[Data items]
___

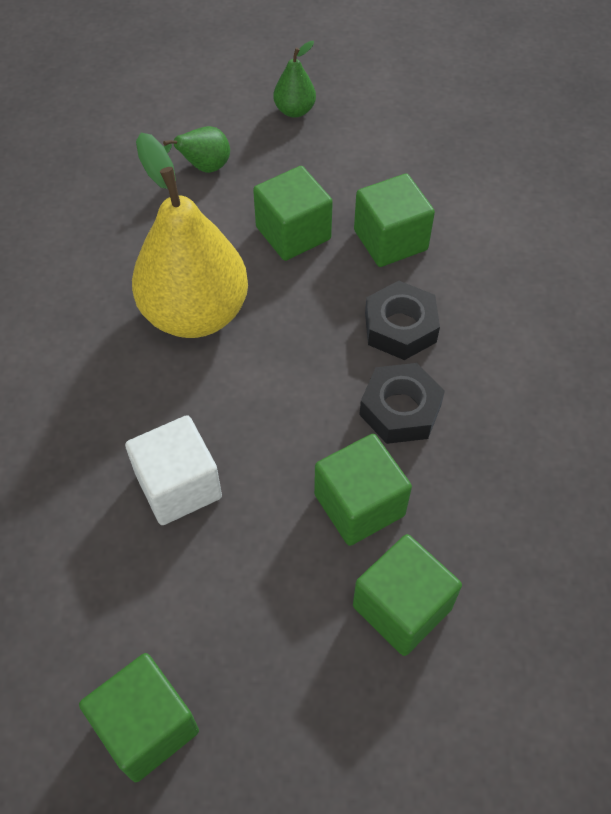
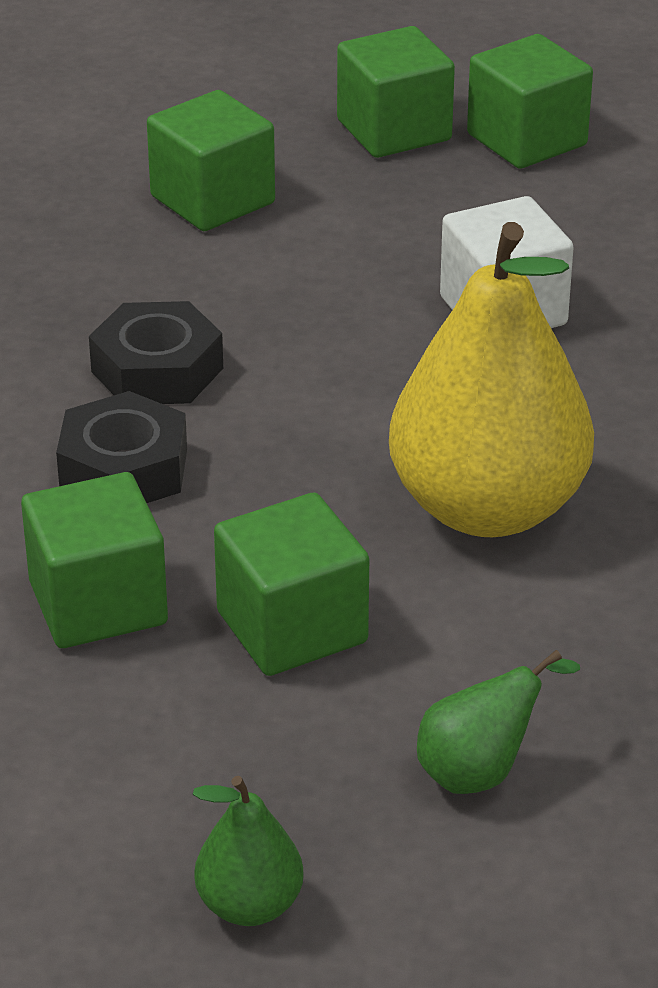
camera: 175 degrees left, 20 degrees down
(359, 505) = (245, 281): green cube -> green cube (394, 130)

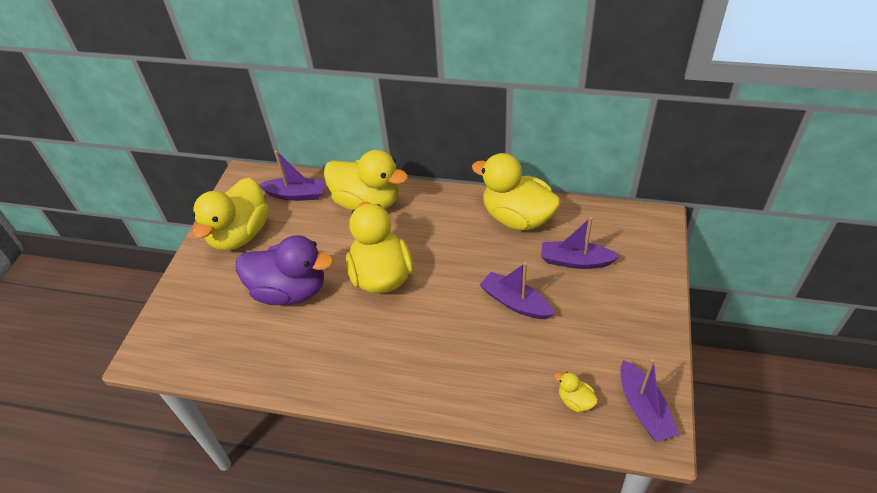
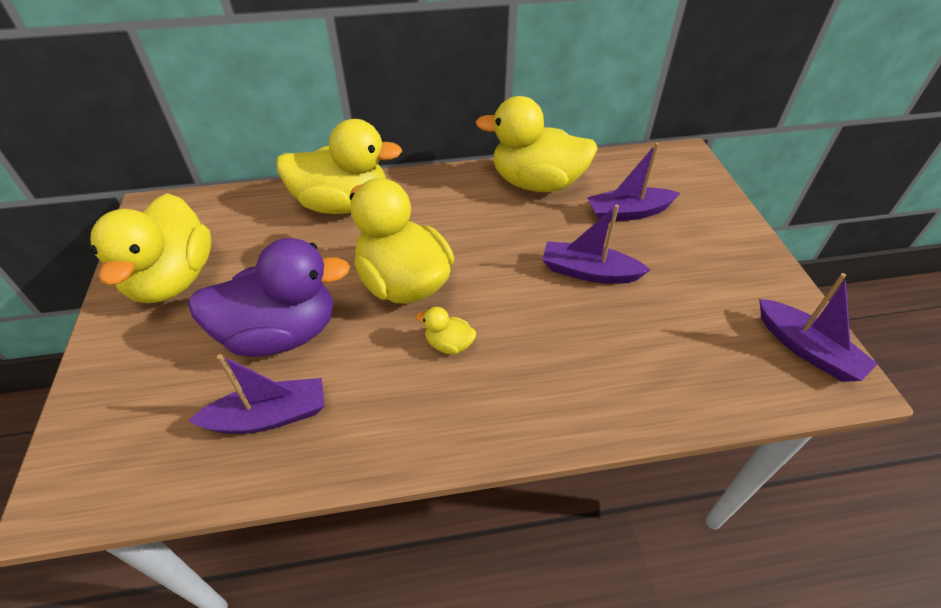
camera: 25 degrees left, 0 degrees up
(296, 194) = (239, 215): purple boat -> purple boat (269, 416)
(575, 401) = (728, 364): yellow duck -> yellow duck (449, 344)

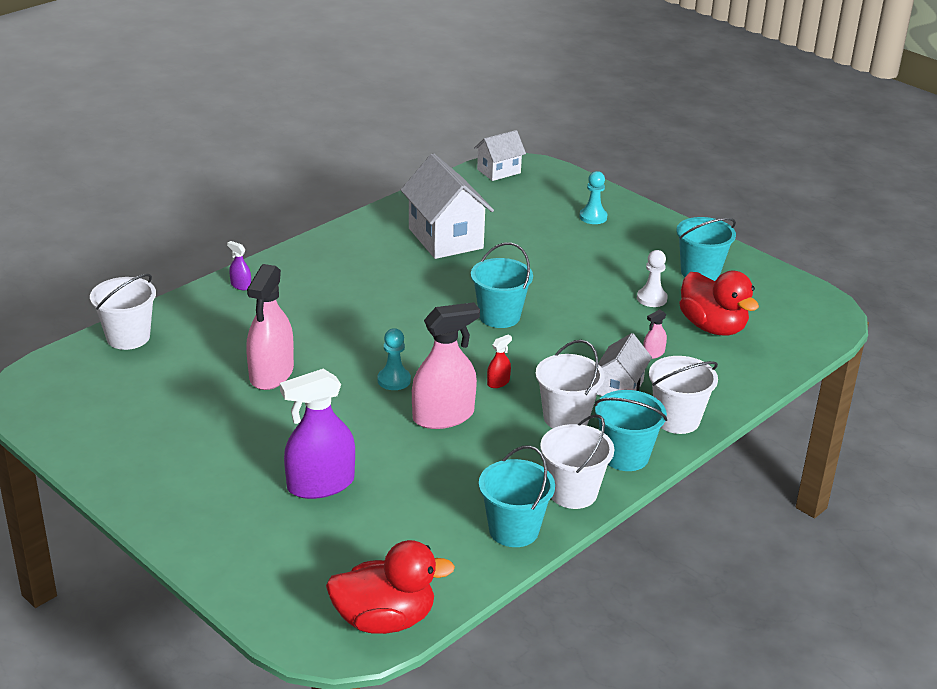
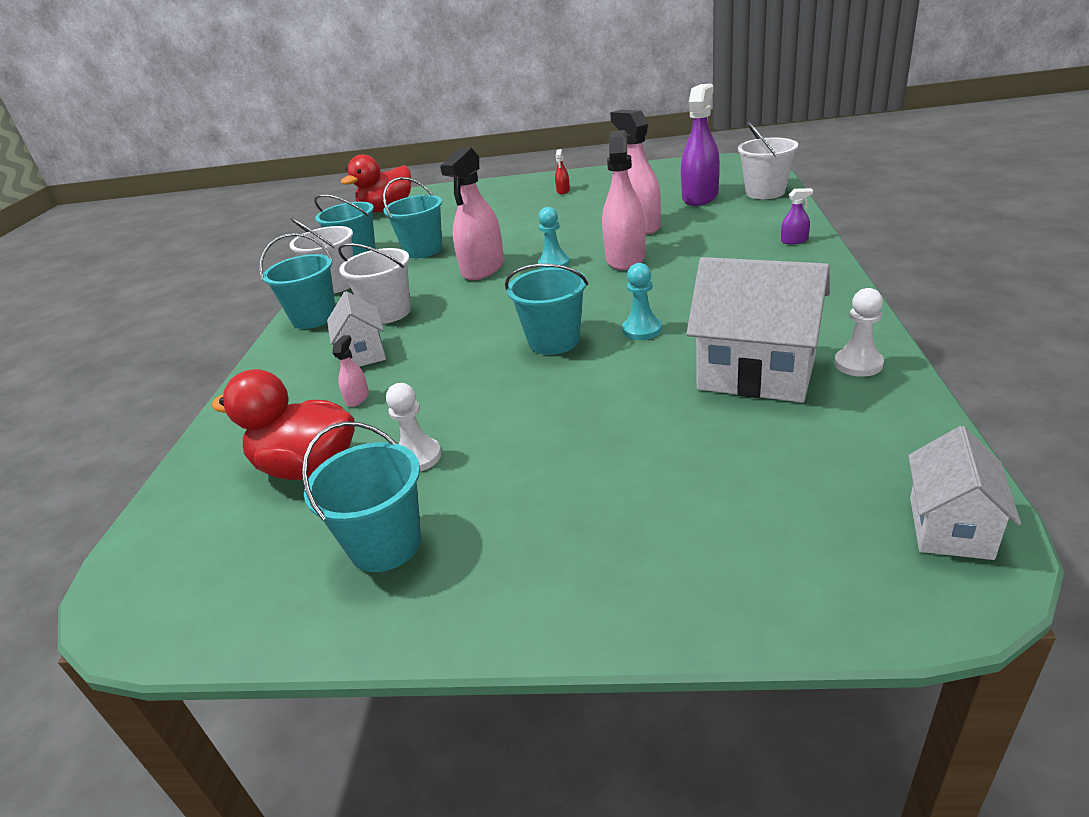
camera: 145 degrees right, 0 degrees up
(320, 484) = (502, 217): purple spray bottle -> purple spray bottle (700, 197)
(347, 348) = (625, 258): none -> pink spray bottle
(400, 216) = (858, 364): none -> white pawn
(451, 486) = (423, 250): none -> turquoise bucket
(498, 382) = (474, 302): red spray bottle -> red spray bottle (563, 191)
(593, 217) = (659, 539): turquoise pawn -> turquoise pawn (642, 330)
(677, 420) = (287, 360): white bucket -> none

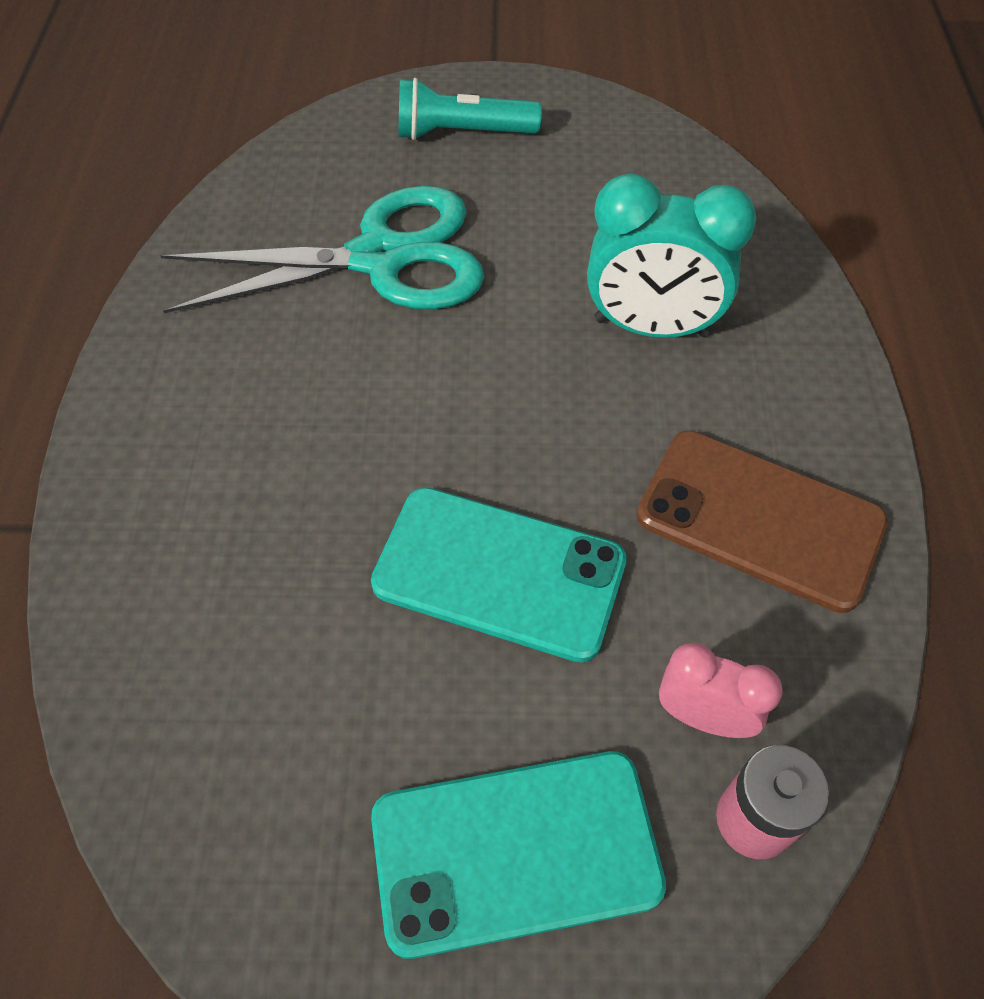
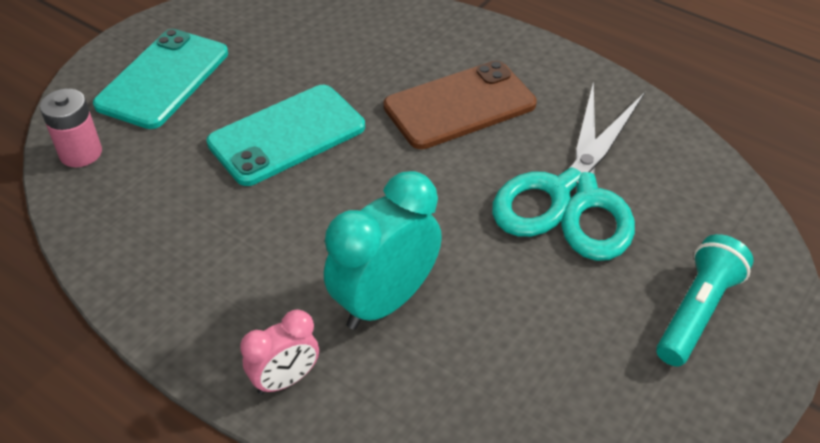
camera: 125 degrees right, 10 degrees down
(703, 717) = (137, 164): pink clock -> pink clock (285, 380)
(760, 519) = (198, 257): brown phone -> brown phone (459, 105)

___

» Assigned task
Return every entry above exactly as written, minus the pictures.

» Result for this task
camera: 175 degrees left, 20 degrees down
(359, 505) = (245, 281): green cube -> green cube (394, 130)

camera: 25 degrees left, 0 degrees up
(296, 194) = (239, 215): purple boat -> purple boat (269, 416)
(575, 401) = (728, 364): yellow duck -> yellow duck (449, 344)

camera: 145 degrees right, 0 degrees up
(320, 484) = (502, 217): purple spray bottle -> purple spray bottle (700, 197)
(347, 348) = (625, 258): none -> pink spray bottle
(400, 216) = (858, 364): none -> white pawn
(451, 486) = (423, 250): none -> turquoise bucket
(498, 382) = (474, 302): red spray bottle -> red spray bottle (563, 191)
(593, 217) = (659, 539): turquoise pawn -> turquoise pawn (642, 330)
(677, 420) = (287, 360): white bucket -> none

camera: 125 degrees right, 10 degrees down
(703, 717) = (137, 164): pink clock -> pink clock (285, 380)
(760, 519) = (198, 257): brown phone -> brown phone (459, 105)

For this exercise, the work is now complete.